● Exercise description:
Only an exact repeat of the listing, without its images, counts as the answer.

● Supplied material:
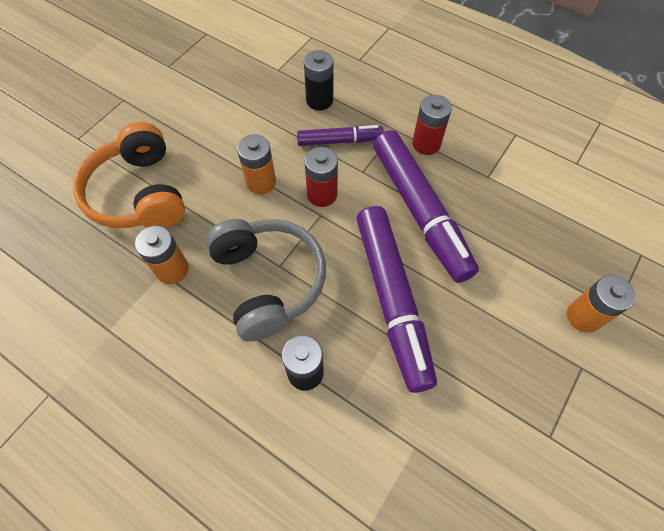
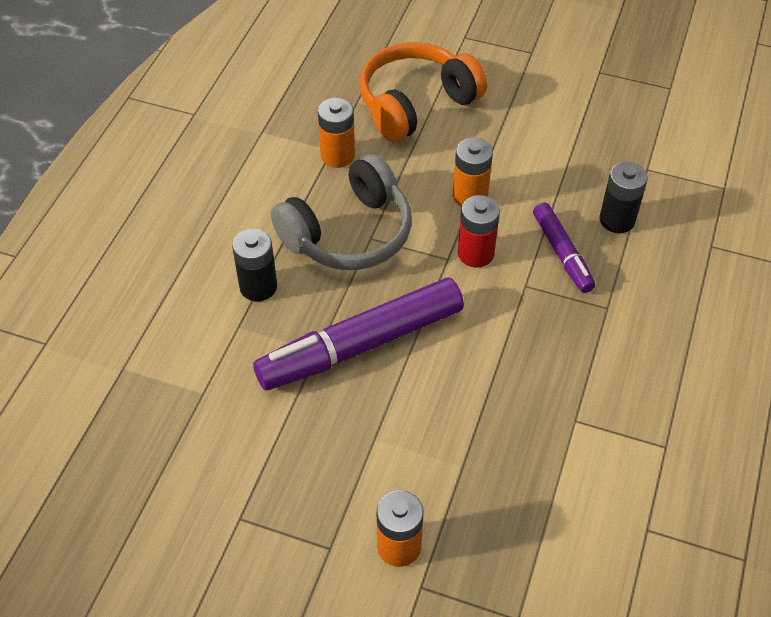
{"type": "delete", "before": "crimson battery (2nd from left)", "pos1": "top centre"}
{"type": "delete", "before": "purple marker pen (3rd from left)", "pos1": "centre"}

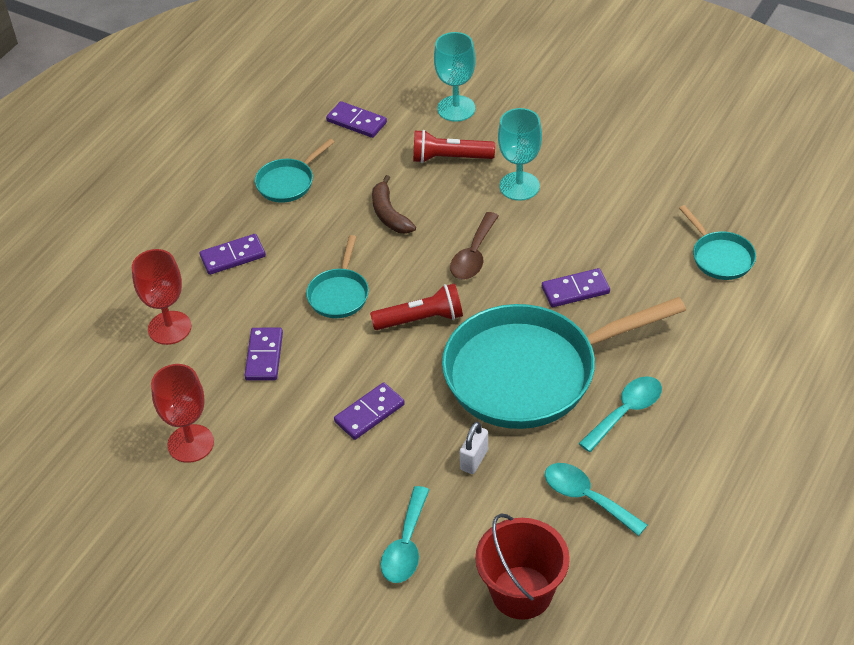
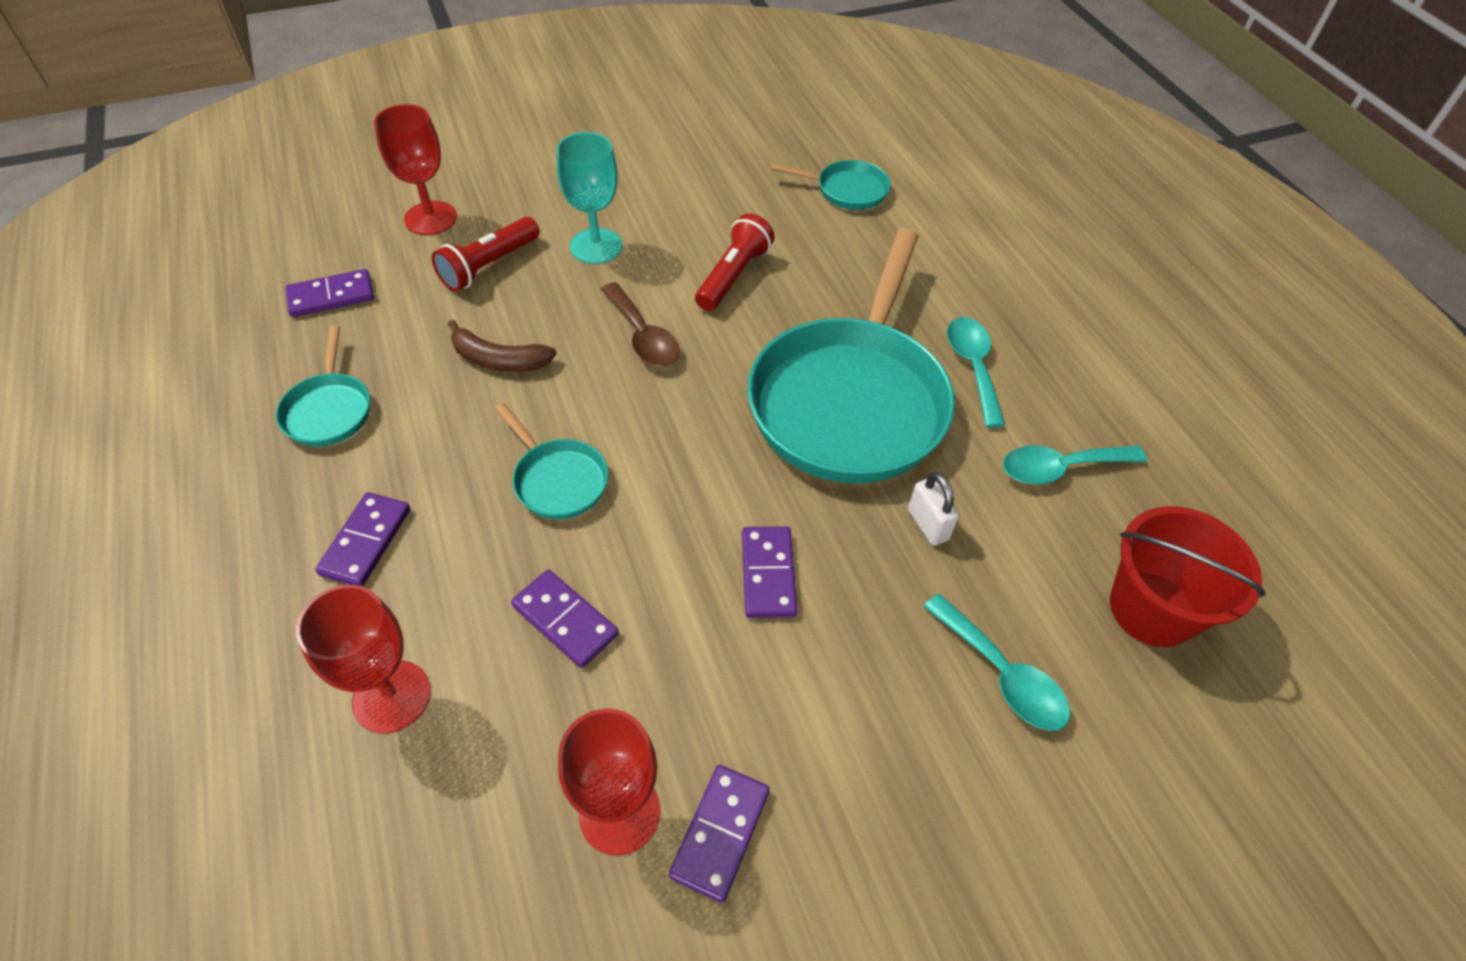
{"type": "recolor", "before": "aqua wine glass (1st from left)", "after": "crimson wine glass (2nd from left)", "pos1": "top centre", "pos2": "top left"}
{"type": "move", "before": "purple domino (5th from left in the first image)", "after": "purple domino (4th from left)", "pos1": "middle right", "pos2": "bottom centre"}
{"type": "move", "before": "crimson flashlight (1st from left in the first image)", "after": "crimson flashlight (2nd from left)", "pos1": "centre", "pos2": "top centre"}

● Task answer:
{"type": "delete", "before": "crimson battery (2nd from left)", "pos1": "top centre"}
{"type": "delete", "before": "purple marker pen (3rd from left)", "pos1": "centre"}

{"type": "recolor", "before": "aqua wine glass (1st from left)", "after": "crimson wine glass (2nd from left)", "pos1": "top centre", "pos2": "top left"}
{"type": "move", "before": "purple domino (5th from left in the first image)", "after": "purple domino (4th from left)", "pos1": "middle right", "pos2": "bottom centre"}
{"type": "move", "before": "crimson flashlight (1st from left in the first image)", "after": "crimson flashlight (2nd from left)", "pos1": "centre", "pos2": "top centre"}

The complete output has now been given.